Data items

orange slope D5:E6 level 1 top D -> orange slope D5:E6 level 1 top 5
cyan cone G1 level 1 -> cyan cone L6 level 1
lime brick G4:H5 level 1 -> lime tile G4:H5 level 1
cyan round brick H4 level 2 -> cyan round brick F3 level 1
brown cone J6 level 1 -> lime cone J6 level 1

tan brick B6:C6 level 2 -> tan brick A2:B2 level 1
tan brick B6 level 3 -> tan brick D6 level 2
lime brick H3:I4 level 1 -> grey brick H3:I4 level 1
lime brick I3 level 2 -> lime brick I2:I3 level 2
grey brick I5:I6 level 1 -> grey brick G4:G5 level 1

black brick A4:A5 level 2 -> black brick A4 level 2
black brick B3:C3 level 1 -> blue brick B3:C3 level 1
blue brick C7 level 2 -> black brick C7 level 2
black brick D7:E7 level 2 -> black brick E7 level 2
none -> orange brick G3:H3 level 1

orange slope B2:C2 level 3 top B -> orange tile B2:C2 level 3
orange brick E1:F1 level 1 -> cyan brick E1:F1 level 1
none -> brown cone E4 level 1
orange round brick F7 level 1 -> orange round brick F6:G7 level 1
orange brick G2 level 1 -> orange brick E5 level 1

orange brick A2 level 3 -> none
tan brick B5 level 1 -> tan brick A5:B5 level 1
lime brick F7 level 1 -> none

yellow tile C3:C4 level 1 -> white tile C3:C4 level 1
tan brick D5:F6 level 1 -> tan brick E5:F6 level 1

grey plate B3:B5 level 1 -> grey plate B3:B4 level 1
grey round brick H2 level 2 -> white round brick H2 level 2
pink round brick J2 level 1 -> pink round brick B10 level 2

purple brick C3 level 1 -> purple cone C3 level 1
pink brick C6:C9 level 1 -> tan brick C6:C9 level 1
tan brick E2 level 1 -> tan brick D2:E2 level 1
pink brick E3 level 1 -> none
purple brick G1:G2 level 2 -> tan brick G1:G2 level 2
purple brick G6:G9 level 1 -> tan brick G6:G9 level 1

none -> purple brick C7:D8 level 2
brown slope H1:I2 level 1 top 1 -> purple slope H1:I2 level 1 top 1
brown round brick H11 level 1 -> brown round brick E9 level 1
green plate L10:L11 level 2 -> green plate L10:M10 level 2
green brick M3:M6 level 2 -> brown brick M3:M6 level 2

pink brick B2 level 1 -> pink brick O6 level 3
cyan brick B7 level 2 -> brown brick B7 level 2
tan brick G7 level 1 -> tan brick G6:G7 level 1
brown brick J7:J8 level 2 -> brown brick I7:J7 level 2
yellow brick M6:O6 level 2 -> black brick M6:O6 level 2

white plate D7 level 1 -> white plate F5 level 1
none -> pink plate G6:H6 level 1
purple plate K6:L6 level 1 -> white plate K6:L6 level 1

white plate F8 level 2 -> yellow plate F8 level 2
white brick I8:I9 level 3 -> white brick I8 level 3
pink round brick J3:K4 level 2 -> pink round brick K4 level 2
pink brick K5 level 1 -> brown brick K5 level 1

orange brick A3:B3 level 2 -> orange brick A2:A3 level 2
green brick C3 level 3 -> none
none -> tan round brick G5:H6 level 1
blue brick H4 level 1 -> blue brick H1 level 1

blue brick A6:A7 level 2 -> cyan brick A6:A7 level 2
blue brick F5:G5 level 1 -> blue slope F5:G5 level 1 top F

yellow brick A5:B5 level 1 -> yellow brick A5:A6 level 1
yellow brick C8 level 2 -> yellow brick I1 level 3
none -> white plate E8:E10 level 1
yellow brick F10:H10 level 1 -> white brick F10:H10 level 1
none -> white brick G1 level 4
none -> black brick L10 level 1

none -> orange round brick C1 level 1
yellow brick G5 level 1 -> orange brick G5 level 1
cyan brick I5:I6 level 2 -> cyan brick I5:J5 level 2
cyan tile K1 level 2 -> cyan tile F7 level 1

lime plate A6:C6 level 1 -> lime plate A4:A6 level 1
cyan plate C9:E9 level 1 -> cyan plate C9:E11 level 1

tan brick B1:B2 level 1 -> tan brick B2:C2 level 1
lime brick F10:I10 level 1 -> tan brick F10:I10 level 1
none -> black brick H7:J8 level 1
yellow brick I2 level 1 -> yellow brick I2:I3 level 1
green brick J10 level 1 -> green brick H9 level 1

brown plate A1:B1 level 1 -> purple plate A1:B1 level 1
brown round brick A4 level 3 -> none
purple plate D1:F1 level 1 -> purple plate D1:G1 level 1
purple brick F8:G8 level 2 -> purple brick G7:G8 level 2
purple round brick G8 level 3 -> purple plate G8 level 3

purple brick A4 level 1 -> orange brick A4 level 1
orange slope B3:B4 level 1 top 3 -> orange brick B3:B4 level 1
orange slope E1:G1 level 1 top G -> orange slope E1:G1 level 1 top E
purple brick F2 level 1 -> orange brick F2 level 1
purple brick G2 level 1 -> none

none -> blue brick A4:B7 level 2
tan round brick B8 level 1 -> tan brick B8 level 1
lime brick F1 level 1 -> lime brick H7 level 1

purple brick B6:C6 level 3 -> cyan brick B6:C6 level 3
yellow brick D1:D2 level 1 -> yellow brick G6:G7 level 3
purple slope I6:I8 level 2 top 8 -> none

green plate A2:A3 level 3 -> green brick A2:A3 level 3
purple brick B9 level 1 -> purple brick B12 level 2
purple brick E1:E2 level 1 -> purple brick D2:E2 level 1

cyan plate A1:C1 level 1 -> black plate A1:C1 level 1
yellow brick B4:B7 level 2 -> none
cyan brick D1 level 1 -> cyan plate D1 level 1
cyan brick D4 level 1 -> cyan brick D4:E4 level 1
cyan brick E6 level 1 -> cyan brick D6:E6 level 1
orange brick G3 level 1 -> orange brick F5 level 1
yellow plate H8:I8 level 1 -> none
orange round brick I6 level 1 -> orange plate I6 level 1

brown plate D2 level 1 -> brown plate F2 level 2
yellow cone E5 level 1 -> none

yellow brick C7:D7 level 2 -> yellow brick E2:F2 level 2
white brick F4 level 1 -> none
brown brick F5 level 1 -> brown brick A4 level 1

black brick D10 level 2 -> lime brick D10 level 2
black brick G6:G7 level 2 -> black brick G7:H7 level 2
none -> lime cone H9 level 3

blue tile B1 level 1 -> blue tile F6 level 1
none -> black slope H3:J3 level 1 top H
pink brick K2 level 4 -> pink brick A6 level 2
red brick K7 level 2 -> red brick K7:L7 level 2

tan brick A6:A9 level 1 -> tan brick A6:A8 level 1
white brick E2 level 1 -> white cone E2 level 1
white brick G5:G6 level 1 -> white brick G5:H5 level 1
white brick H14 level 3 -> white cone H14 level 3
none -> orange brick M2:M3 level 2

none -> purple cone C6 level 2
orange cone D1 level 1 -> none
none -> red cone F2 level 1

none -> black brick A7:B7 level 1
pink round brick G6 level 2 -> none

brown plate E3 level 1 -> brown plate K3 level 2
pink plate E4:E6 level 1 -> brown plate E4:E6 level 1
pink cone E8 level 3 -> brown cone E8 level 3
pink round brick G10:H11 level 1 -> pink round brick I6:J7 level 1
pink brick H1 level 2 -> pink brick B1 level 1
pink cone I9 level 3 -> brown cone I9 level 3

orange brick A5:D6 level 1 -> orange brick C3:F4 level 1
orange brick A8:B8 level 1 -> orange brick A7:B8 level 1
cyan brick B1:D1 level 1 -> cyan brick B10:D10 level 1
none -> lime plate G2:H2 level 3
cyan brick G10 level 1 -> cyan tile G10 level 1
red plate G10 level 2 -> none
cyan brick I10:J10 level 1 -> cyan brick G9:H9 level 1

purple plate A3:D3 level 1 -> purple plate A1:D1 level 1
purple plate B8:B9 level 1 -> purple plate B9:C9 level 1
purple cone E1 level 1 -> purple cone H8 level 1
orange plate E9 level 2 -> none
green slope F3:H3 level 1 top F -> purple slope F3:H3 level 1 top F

WHAT THE TASK ASKS.
Up to and including the line that contains "grey round brick", restate word for word every line of the entries, starting from the first.

SOLUTION BELOW.
orange slope D5:E6 level 1 top D -> orange slope D5:E6 level 1 top 5
cyan cone G1 level 1 -> cyan cone L6 level 1
lime brick G4:H5 level 1 -> lime tile G4:H5 level 1
cyan round brick H4 level 2 -> cyan round brick F3 level 1
brown cone J6 level 1 -> lime cone J6 level 1

tan brick B6:C6 level 2 -> tan brick A2:B2 level 1
tan brick B6 level 3 -> tan brick D6 level 2
lime brick H3:I4 level 1 -> grey brick H3:I4 level 1
lime brick I3 level 2 -> lime brick I2:I3 level 2
grey brick I5:I6 level 1 -> grey brick G4:G5 level 1

black brick A4:A5 level 2 -> black brick A4 level 2
black brick B3:C3 level 1 -> blue brick B3:C3 level 1
blue brick C7 level 2 -> black brick C7 level 2
black brick D7:E7 level 2 -> black brick E7 level 2
none -> orange brick G3:H3 level 1

orange slope B2:C2 level 3 top B -> orange tile B2:C2 level 3
orange brick E1:F1 level 1 -> cyan brick E1:F1 level 1
none -> brown cone E4 level 1
orange round brick F7 level 1 -> orange round brick F6:G7 level 1
orange brick G2 level 1 -> orange brick E5 level 1

orange brick A2 level 3 -> none
tan brick B5 level 1 -> tan brick A5:B5 level 1
lime brick F7 level 1 -> none

yellow tile C3:C4 level 1 -> white tile C3:C4 level 1
tan brick D5:F6 level 1 -> tan brick E5:F6 level 1

grey plate B3:B5 level 1 -> grey plate B3:B4 level 1
grey round brick H2 level 2 -> white round brick H2 level 2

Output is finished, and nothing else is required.